Assignment | Please reproduce, exactly and with nothing else, every line from the one containing "C1: 330nF (+5V, LEDK) -> none" through the last line of the records below.
*** Opening of Supplied material ***
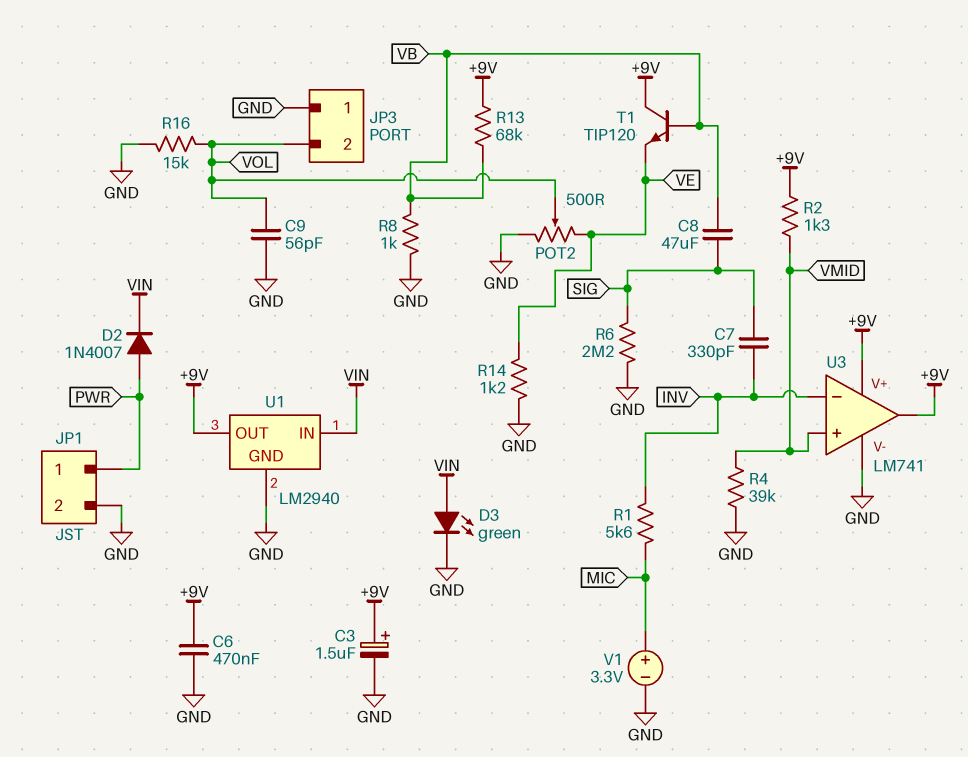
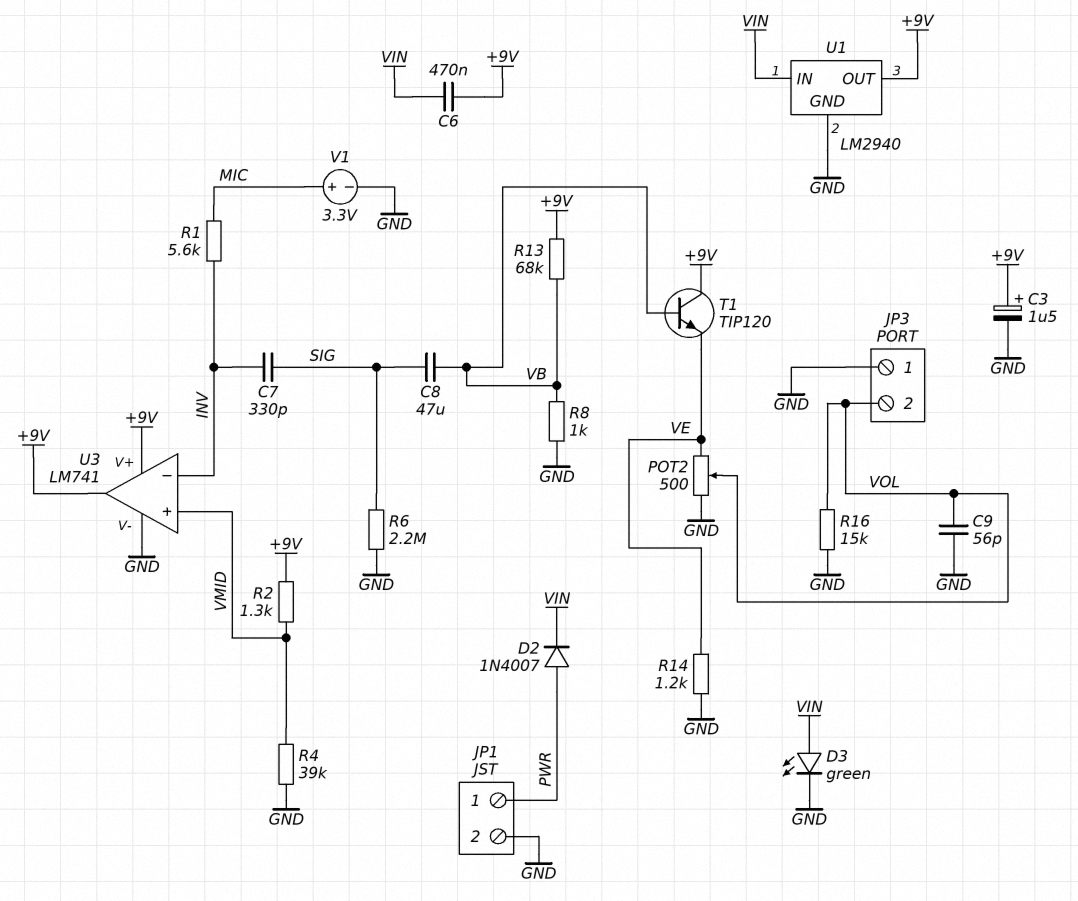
C6: 470nF (+9V, GND) -> 470nF (+9V, VIN)

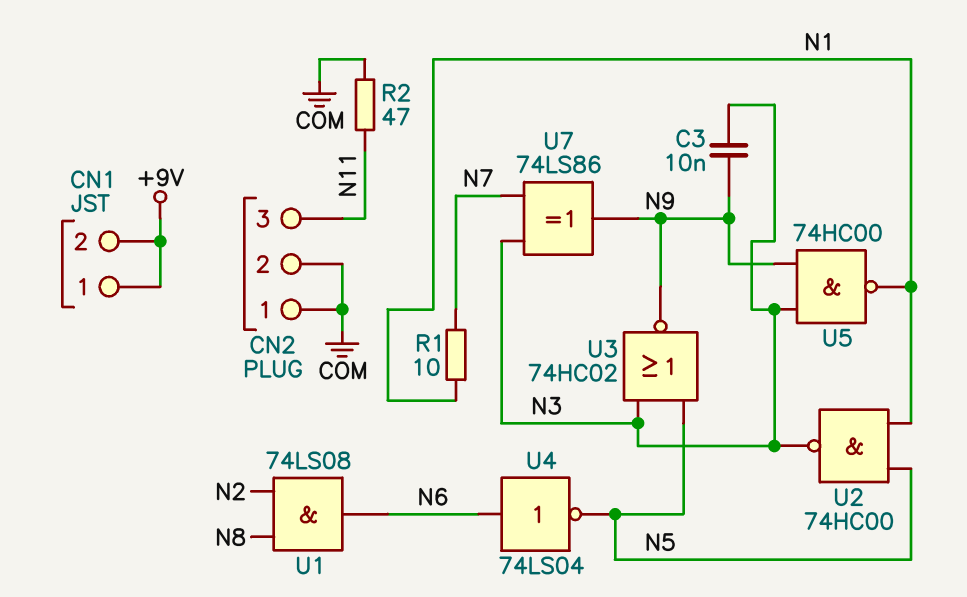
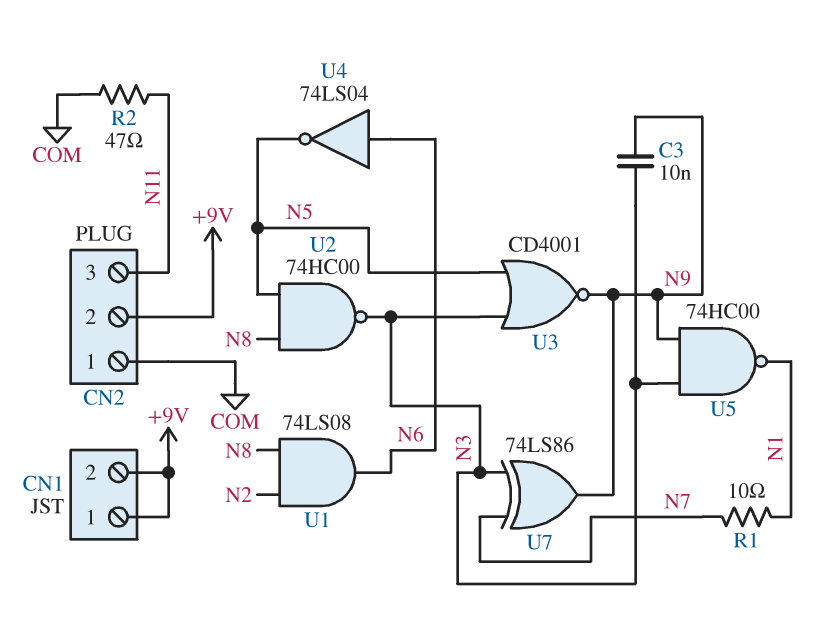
CN2 pin 2: COM -> +9V
U2: NAND 74HC00 (in N1, in N5, out N3) -> NAND 74HC00 (in N5, in N8, out N3)
U3: NOR 74HC02 (in N3, in N5, out N9) -> NOR CD4001 (in N3, in N5, out N9)

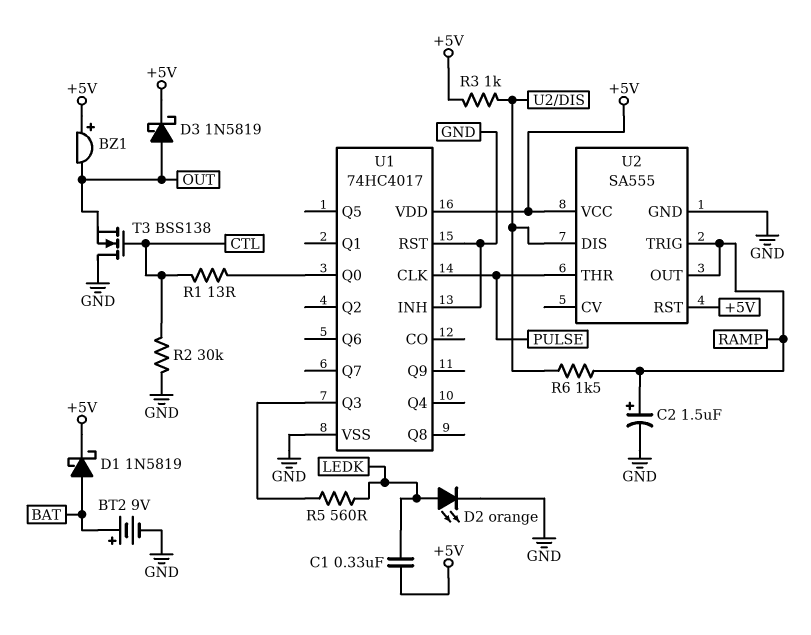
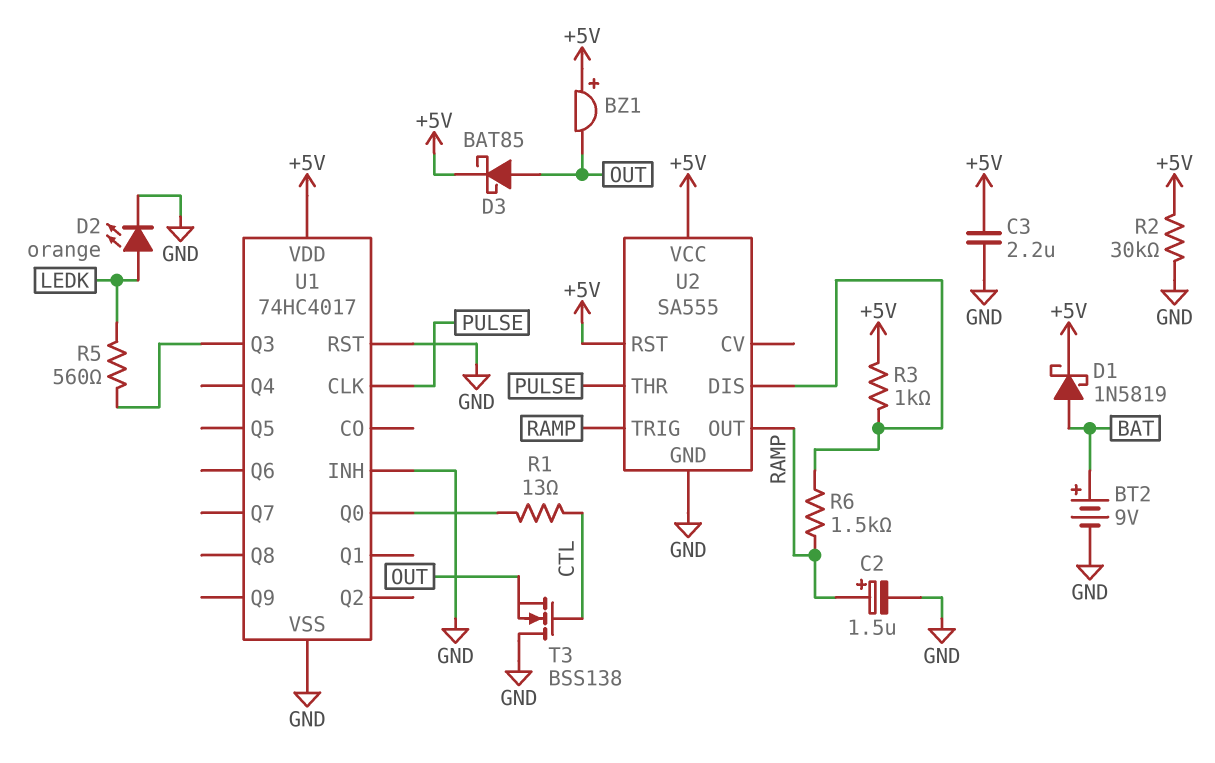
C1: 330nF (+5V, LEDK) -> none
C3: none -> 2.2uF (+5V, GND)
D3: schottky 1N5819 (A OUT, K +5V) -> schottky BAT85 (A OUT, K +5V)
R2: 30k (CTL, GND) -> 30k (+5V, GND)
*** Close of Supplied material ***
Result |
C1: 330nF (+5V, LEDK) -> none
C3: none -> 2.2uF (+5V, GND)
D3: schottky 1N5819 (A OUT, K +5V) -> schottky BAT85 (A OUT, K +5V)
R2: 30k (CTL, GND) -> 30k (+5V, GND)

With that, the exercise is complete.